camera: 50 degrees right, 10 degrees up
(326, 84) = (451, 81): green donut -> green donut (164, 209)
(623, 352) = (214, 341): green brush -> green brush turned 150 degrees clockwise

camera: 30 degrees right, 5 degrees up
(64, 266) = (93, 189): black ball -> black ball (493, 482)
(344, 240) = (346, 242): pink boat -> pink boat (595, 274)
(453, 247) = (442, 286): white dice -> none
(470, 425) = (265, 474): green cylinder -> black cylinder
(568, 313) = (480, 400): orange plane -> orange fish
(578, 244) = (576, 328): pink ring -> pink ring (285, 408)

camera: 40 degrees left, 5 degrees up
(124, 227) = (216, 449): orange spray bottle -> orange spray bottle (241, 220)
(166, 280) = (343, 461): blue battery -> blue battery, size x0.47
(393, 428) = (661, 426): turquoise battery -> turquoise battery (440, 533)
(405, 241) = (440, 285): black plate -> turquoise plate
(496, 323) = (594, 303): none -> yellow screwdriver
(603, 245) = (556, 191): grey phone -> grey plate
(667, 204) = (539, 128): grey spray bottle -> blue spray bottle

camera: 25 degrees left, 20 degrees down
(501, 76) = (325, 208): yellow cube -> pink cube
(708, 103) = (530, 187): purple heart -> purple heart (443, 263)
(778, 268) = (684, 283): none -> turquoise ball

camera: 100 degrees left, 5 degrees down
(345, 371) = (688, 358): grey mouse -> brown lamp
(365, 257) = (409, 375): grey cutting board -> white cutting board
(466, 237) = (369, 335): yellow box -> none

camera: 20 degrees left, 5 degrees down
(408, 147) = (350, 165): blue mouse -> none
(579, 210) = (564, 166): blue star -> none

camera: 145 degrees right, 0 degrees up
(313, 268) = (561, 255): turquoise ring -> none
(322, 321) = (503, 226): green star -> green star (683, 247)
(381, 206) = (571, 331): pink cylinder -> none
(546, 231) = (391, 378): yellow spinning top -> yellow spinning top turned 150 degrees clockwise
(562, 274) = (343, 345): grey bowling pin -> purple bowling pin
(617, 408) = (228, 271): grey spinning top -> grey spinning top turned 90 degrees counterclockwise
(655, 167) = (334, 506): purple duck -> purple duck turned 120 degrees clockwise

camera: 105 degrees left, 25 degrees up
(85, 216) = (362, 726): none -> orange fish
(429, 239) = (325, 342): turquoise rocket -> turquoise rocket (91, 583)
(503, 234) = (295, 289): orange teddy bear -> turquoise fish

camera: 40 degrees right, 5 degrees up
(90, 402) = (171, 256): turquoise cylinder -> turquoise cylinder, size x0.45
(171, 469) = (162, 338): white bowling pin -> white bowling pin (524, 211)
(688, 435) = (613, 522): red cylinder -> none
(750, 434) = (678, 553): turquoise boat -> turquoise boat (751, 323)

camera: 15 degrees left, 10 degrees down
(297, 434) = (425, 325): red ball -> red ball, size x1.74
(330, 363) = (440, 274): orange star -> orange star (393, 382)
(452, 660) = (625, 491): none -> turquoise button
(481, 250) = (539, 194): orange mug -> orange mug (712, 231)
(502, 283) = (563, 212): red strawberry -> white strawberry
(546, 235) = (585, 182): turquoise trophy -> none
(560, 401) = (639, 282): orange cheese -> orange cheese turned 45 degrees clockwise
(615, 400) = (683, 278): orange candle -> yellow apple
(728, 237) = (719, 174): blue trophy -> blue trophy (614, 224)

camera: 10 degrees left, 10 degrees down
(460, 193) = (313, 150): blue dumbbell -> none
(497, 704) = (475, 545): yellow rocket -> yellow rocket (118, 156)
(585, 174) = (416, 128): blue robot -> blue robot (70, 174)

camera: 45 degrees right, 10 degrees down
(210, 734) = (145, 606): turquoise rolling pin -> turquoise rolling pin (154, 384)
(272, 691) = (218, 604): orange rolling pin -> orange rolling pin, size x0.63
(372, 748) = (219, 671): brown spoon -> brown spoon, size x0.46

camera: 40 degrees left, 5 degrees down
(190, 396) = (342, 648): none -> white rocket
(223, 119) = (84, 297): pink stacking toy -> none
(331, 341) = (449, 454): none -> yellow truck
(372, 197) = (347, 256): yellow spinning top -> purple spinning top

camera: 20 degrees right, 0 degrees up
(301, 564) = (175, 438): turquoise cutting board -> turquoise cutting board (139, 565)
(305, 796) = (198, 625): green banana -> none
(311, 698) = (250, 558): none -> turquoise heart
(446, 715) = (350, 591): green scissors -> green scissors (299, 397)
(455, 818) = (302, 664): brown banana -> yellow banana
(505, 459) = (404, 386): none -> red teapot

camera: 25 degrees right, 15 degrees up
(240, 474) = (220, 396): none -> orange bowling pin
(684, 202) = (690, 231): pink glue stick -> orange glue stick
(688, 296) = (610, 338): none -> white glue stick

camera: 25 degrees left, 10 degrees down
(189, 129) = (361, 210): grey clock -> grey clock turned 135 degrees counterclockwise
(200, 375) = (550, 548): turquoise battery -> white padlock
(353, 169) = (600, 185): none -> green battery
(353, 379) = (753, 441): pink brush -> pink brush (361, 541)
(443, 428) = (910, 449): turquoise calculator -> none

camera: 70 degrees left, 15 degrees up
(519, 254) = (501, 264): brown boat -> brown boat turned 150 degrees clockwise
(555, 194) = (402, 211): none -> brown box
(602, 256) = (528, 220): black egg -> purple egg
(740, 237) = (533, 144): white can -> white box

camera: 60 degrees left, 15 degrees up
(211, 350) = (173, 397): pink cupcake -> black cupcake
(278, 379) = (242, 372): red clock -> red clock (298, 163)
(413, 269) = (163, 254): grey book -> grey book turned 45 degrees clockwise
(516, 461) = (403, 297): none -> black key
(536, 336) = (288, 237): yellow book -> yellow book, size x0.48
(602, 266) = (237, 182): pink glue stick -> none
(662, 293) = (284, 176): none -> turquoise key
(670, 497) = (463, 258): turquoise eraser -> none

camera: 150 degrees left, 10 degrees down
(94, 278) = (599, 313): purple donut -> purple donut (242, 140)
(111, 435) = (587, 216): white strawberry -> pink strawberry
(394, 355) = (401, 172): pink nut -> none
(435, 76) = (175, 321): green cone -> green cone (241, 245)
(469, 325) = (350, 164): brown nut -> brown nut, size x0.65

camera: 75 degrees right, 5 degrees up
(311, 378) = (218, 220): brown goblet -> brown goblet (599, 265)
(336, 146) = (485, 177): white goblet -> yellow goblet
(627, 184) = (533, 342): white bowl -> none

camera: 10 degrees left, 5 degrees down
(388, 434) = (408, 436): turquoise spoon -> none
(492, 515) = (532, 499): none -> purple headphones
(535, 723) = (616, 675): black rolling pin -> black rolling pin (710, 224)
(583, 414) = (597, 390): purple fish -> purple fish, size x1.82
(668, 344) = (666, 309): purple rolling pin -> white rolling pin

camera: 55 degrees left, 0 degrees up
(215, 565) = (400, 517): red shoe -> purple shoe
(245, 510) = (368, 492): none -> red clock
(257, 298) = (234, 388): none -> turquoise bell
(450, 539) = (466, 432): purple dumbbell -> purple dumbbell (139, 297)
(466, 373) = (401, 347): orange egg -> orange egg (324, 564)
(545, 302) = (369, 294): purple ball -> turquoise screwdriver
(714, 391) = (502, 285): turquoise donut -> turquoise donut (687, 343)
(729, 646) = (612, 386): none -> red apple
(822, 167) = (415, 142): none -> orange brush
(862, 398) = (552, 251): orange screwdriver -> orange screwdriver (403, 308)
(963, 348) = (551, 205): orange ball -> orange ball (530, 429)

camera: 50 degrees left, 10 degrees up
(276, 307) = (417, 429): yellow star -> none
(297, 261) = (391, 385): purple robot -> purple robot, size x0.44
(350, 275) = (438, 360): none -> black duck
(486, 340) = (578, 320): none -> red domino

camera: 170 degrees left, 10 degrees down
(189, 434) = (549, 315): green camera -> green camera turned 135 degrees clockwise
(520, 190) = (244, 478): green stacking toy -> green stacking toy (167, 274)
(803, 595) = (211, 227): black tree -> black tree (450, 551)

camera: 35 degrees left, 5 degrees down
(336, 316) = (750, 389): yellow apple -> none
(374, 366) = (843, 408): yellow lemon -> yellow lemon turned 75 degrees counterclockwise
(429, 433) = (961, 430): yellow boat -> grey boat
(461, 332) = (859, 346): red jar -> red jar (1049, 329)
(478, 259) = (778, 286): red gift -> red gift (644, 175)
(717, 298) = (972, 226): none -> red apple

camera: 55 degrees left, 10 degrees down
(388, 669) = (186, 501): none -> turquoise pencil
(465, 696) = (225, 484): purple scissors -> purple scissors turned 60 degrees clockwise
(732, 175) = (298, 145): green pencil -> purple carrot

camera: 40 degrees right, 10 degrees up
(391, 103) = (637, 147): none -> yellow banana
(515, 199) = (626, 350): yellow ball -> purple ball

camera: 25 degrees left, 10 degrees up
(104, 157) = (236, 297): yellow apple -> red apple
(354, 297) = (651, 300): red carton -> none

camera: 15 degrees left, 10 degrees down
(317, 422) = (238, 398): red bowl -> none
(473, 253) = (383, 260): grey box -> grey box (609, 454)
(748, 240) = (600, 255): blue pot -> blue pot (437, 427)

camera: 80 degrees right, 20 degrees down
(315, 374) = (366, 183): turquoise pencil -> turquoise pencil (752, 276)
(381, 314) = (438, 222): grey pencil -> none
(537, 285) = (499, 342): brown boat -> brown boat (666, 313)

- _WHAT YOU SHOULD DO_
Only those lines of the entries above that run from the line containing "(111, 435) = (587, 216): white" to the line containing "(492, 515) = (532, 499): none", both included, should be transcribed exactly.

- _WRITTEN SOLUTION_
(111, 435) = (587, 216): white strawberry -> pink strawberry
(394, 355) = (401, 172): pink nut -> none
(435, 76) = (175, 321): green cone -> green cone (241, 245)
(469, 325) = (350, 164): brown nut -> brown nut, size x0.65

camera: 75 degrees right, 5 degrees up
(311, 378) = (218, 220): brown goblet -> brown goblet (599, 265)
(336, 146) = (485, 177): white goblet -> yellow goblet
(627, 184) = (533, 342): white bowl -> none

camera: 10 degrees left, 5 degrees down
(388, 434) = (408, 436): turquoise spoon -> none
(492, 515) = (532, 499): none -> purple headphones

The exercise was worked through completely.